* Task objective
Filter the lines below, copying only those with the string "orange".

(Image sets with object changes)
╔══
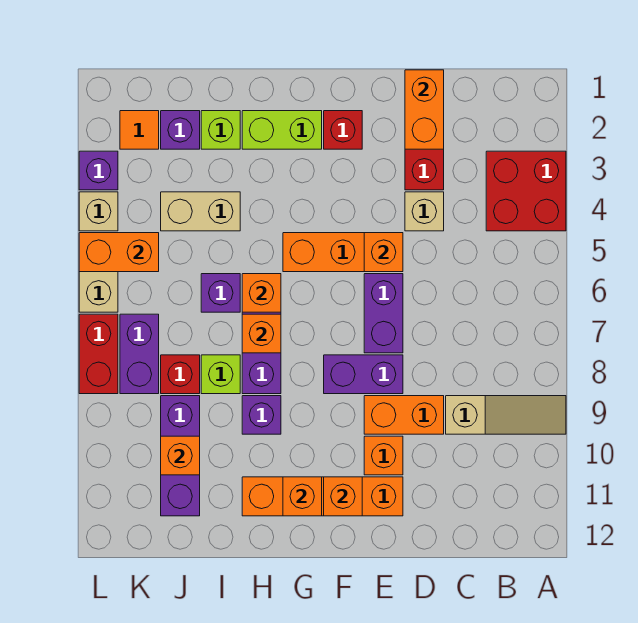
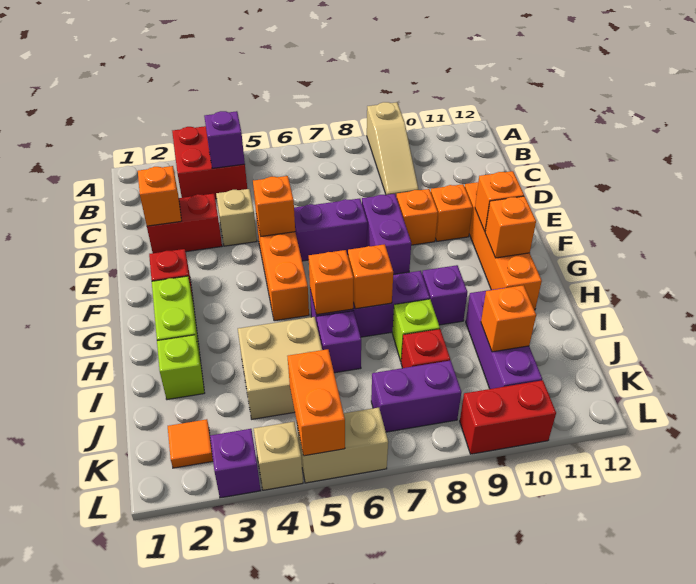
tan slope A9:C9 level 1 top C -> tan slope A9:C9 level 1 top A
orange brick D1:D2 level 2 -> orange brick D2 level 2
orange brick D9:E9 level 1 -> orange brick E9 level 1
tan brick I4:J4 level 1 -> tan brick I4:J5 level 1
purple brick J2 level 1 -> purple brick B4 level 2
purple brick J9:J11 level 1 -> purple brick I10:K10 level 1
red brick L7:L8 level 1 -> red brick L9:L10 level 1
╚══
* Output for this task
orange brick D1:D2 level 2 -> orange brick D2 level 2
orange brick D9:E9 level 1 -> orange brick E9 level 1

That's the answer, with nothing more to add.